(TASK PROMPT) For the entries below, work out how many lines include the string "pink", then write only that number.

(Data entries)
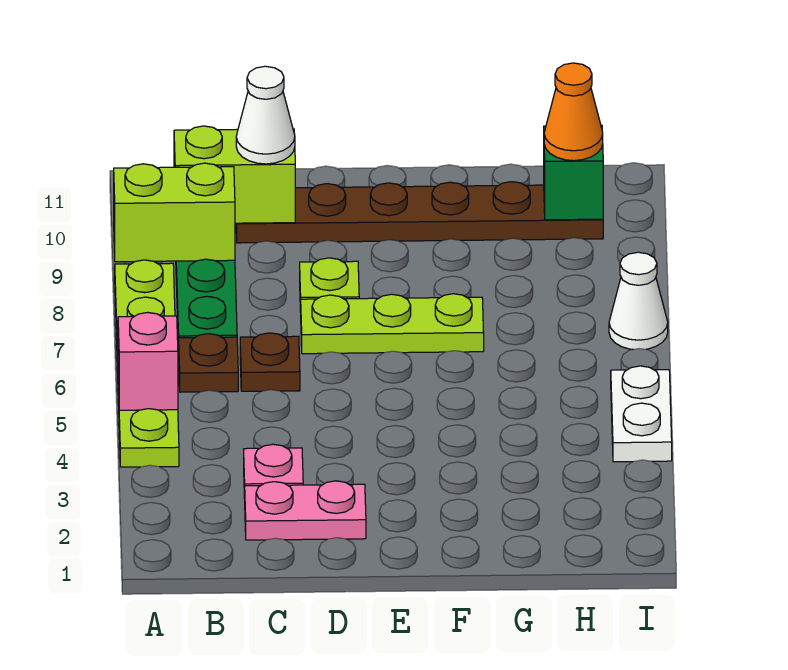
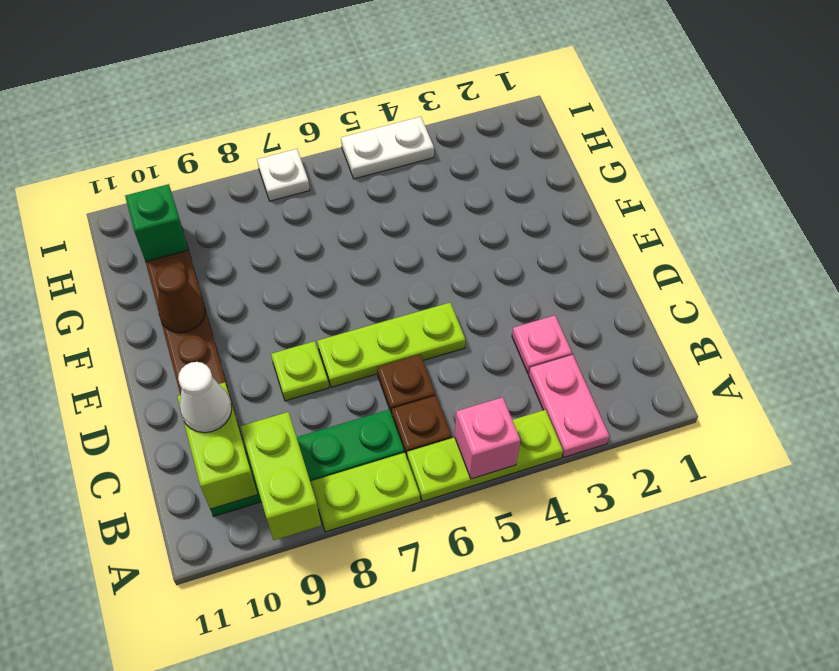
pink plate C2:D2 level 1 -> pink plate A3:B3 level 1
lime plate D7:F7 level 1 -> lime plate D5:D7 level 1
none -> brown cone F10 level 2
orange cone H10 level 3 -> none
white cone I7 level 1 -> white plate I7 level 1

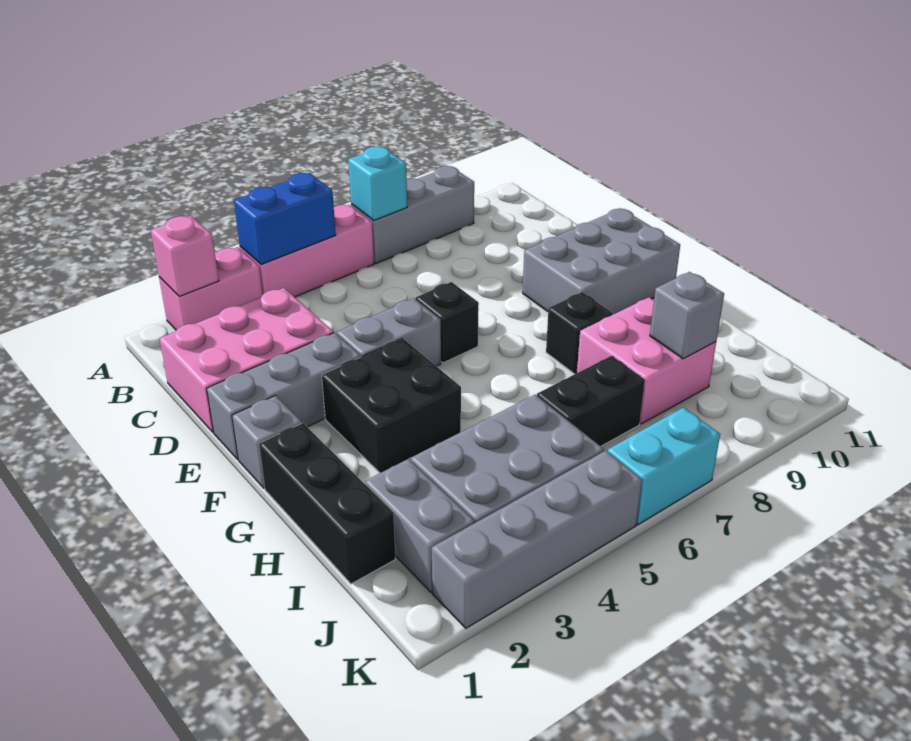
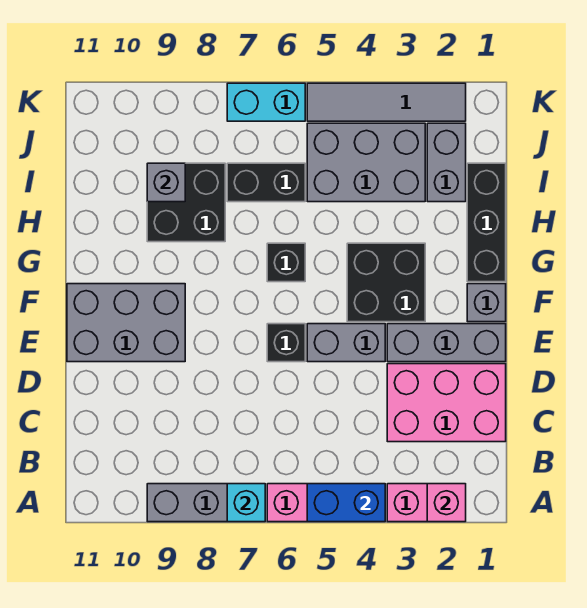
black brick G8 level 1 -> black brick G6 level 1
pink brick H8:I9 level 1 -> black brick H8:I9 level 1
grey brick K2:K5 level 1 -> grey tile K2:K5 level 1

* * *

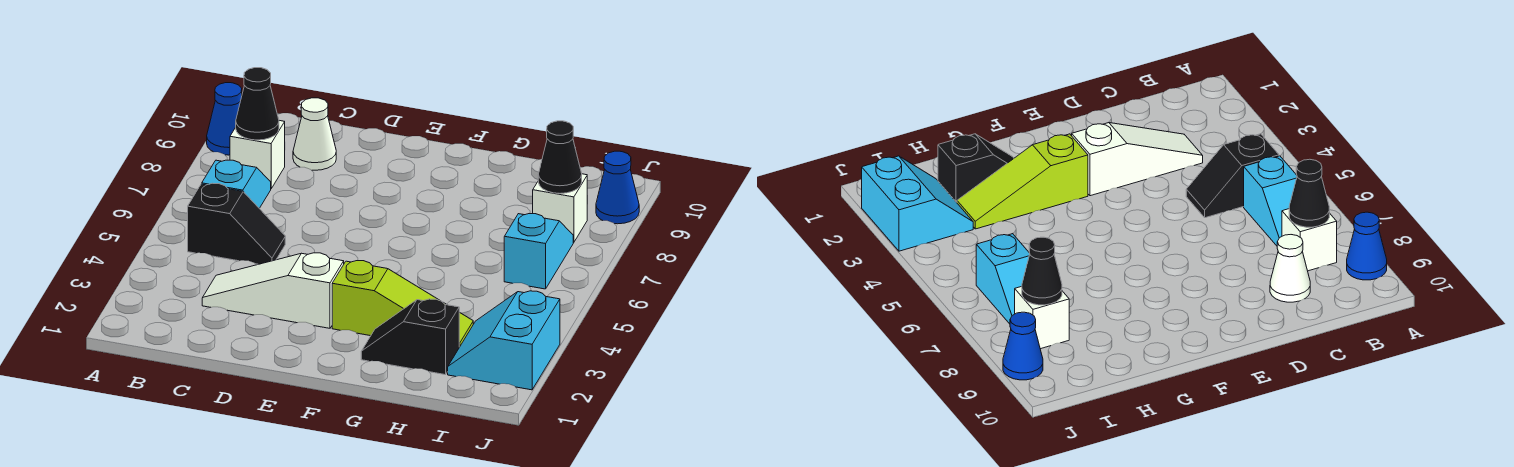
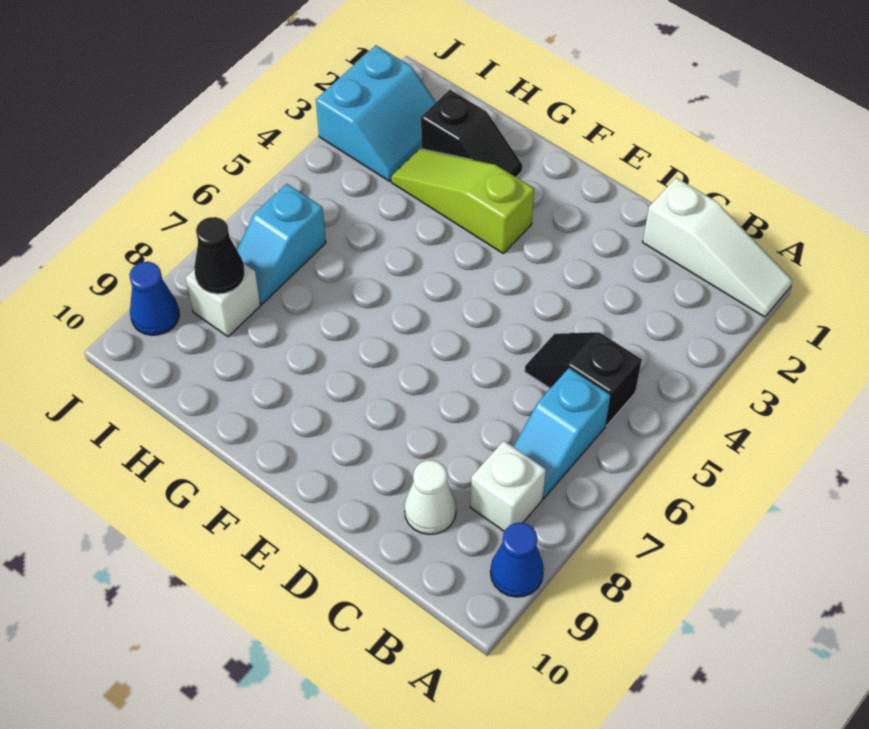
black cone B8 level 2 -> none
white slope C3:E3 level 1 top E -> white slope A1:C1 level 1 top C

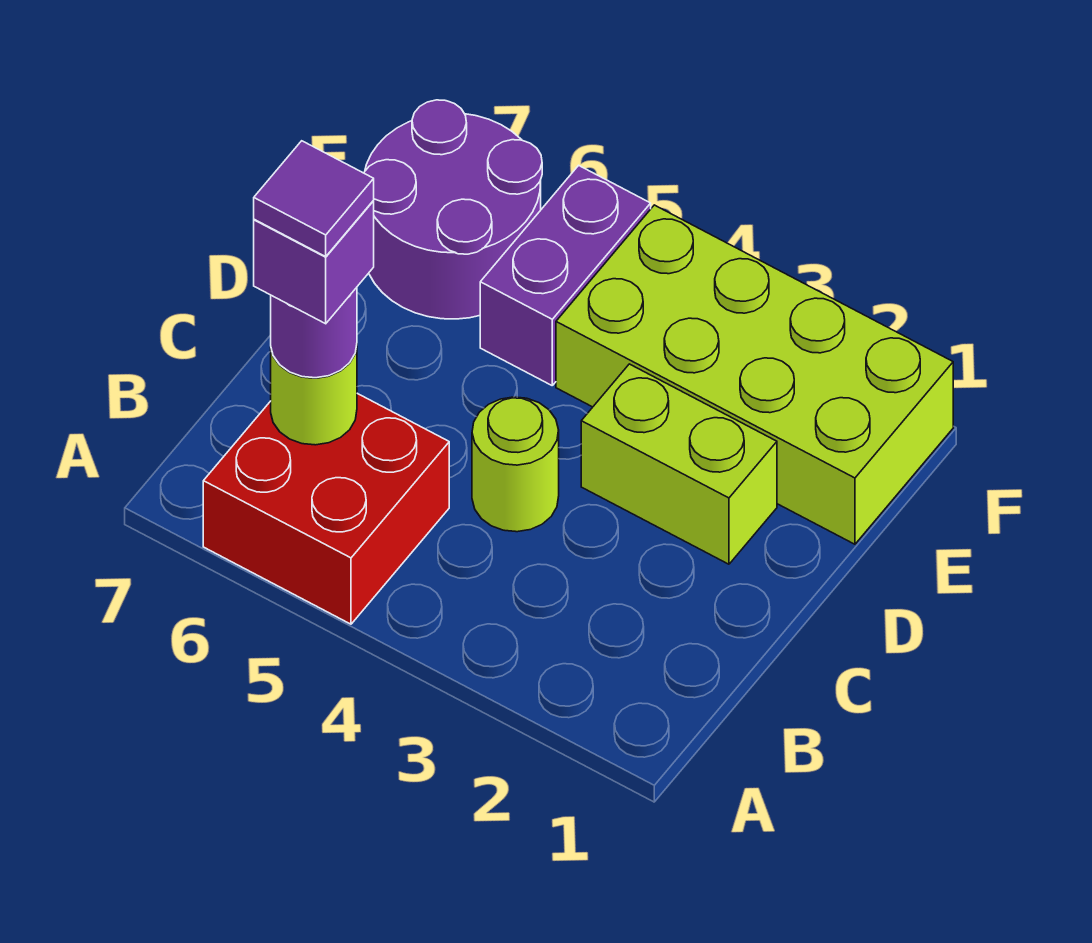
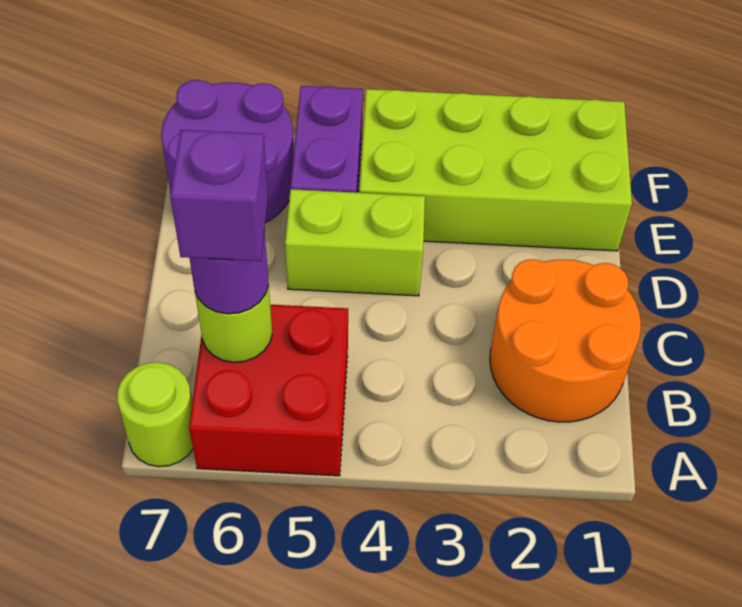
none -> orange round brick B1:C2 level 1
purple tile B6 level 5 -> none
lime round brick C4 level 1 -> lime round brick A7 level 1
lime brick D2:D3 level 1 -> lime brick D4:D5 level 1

(EXERCISE SOLUTION) 2